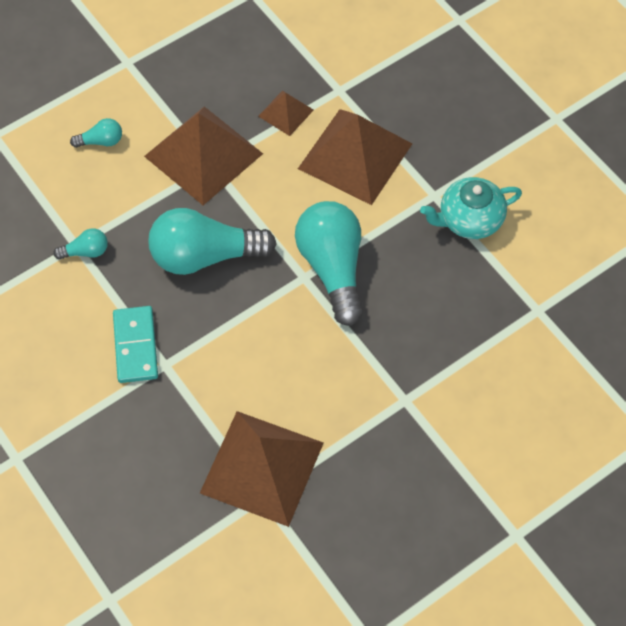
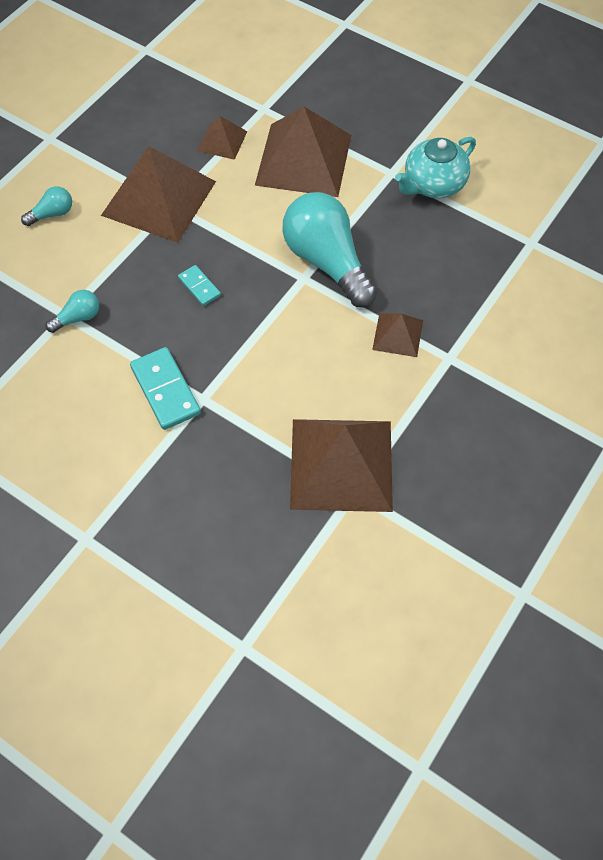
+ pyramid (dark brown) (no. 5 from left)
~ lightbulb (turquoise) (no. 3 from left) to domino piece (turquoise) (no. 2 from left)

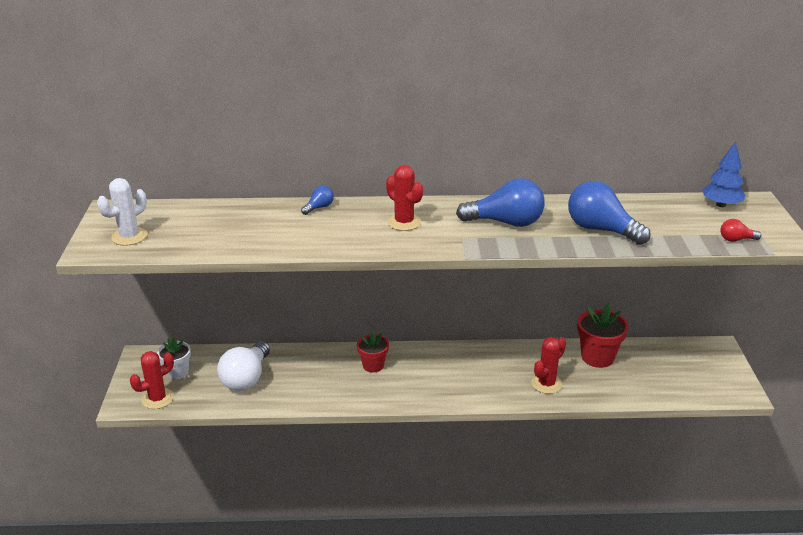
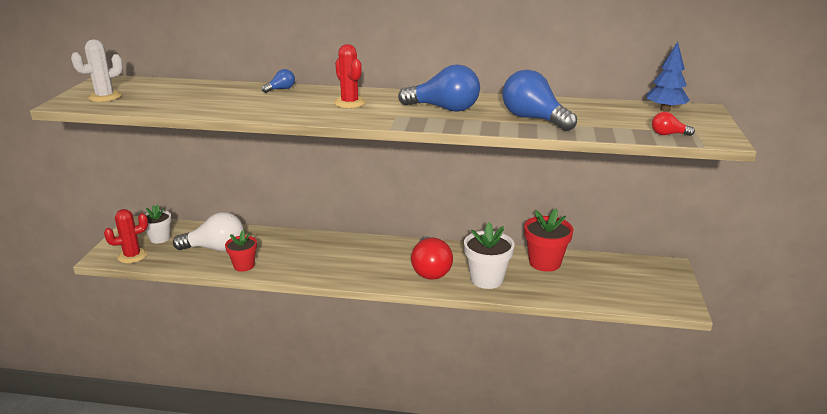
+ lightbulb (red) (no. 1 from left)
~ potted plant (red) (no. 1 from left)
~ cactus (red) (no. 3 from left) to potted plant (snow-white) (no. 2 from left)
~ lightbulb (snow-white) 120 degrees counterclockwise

Exercise details => What is the number of lines above that contain the word "lightbulb"? Answer with that number only.

Answer below => 3